• **What you should do**
In the listing that follows, print every line exactly and leave the images out.

= Beginning of Section =

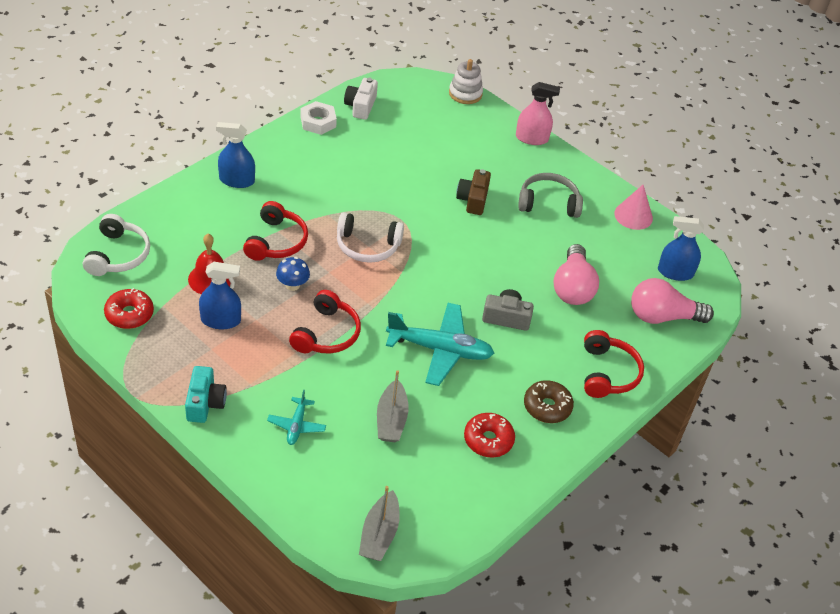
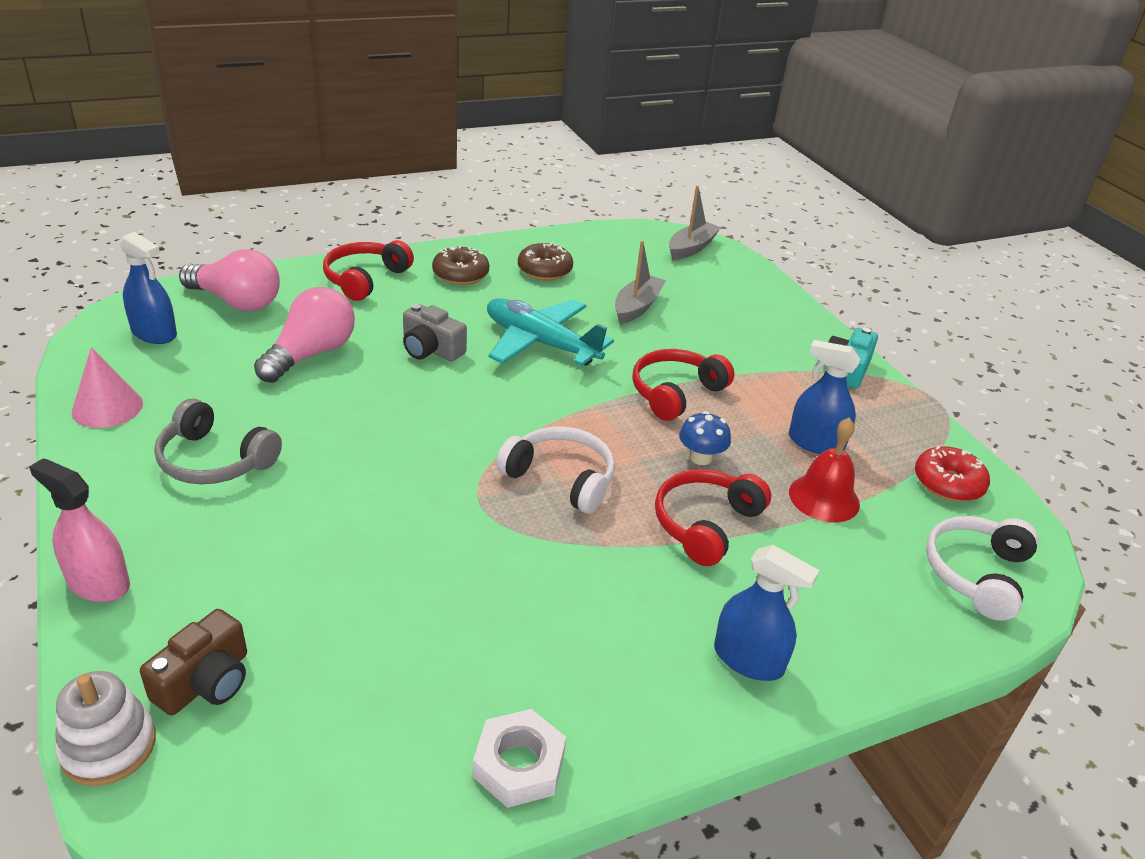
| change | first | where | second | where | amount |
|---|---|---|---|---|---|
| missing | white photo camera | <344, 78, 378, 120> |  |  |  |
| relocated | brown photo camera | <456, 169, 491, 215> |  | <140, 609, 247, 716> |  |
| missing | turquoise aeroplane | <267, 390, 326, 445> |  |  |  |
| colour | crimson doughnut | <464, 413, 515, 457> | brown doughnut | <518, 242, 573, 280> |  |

= End of Section =

• **Task result**
| change | first | where | second | where | amount |
|---|---|---|---|---|---|
| missing | white photo camera | <344, 78, 378, 120> |  |  |  |
| relocated | brown photo camera | <456, 169, 491, 215> |  | <140, 609, 247, 716> |  |
| missing | turquoise aeroplane | <267, 390, 326, 445> |  |  |  |
| colour | crimson doughnut | <464, 413, 515, 457> | brown doughnut | <518, 242, 573, 280> |  |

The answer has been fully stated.